- EXERCISE AIM -
Return only the lines from the one containing "(971, 600) = (539, 441): purple" to the end of the entries below, exactly as written, both ends included.

Scene difference descriptions
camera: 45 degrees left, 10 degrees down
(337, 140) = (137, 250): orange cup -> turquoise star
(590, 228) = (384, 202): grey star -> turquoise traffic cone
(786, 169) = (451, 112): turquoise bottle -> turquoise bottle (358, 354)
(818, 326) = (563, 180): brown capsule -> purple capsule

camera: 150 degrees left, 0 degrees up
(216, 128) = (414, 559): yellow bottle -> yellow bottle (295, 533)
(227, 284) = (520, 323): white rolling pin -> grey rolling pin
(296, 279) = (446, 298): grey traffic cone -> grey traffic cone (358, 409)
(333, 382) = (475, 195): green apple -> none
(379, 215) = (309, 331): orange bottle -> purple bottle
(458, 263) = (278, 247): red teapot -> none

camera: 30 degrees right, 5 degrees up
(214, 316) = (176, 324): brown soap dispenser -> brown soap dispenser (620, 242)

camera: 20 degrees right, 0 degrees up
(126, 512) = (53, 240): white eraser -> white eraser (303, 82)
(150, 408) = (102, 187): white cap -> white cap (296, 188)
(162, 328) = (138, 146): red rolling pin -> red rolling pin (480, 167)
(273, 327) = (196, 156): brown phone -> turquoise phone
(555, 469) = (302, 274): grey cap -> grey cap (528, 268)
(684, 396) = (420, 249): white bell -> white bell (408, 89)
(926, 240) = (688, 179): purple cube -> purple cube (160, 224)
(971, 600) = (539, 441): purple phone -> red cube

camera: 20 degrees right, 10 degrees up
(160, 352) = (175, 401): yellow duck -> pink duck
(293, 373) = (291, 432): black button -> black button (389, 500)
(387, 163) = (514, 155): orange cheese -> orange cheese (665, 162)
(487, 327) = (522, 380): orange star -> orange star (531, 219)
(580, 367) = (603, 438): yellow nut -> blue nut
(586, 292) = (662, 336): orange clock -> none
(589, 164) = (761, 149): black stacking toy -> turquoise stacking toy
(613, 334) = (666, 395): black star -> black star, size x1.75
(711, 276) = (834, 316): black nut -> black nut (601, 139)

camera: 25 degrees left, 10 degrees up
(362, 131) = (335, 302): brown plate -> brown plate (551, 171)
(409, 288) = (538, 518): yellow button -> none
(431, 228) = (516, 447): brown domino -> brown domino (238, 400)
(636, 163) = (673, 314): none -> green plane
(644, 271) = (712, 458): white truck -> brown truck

- FINAL ANSWER -
(971, 600) = (539, 441): purple phone -> red cube

camera: 20 degrees right, 10 degrees up
(160, 352) = (175, 401): yellow duck -> pink duck
(293, 373) = (291, 432): black button -> black button (389, 500)
(387, 163) = (514, 155): orange cheese -> orange cheese (665, 162)
(487, 327) = (522, 380): orange star -> orange star (531, 219)
(580, 367) = (603, 438): yellow nut -> blue nut
(586, 292) = (662, 336): orange clock -> none
(589, 164) = (761, 149): black stacking toy -> turquoise stacking toy
(613, 334) = (666, 395): black star -> black star, size x1.75
(711, 276) = (834, 316): black nut -> black nut (601, 139)

camera: 25 degrees left, 10 degrees up
(362, 131) = (335, 302): brown plate -> brown plate (551, 171)
(409, 288) = (538, 518): yellow button -> none
(431, 228) = (516, 447): brown domino -> brown domino (238, 400)
(636, 163) = (673, 314): none -> green plane
(644, 271) = (712, 458): white truck -> brown truck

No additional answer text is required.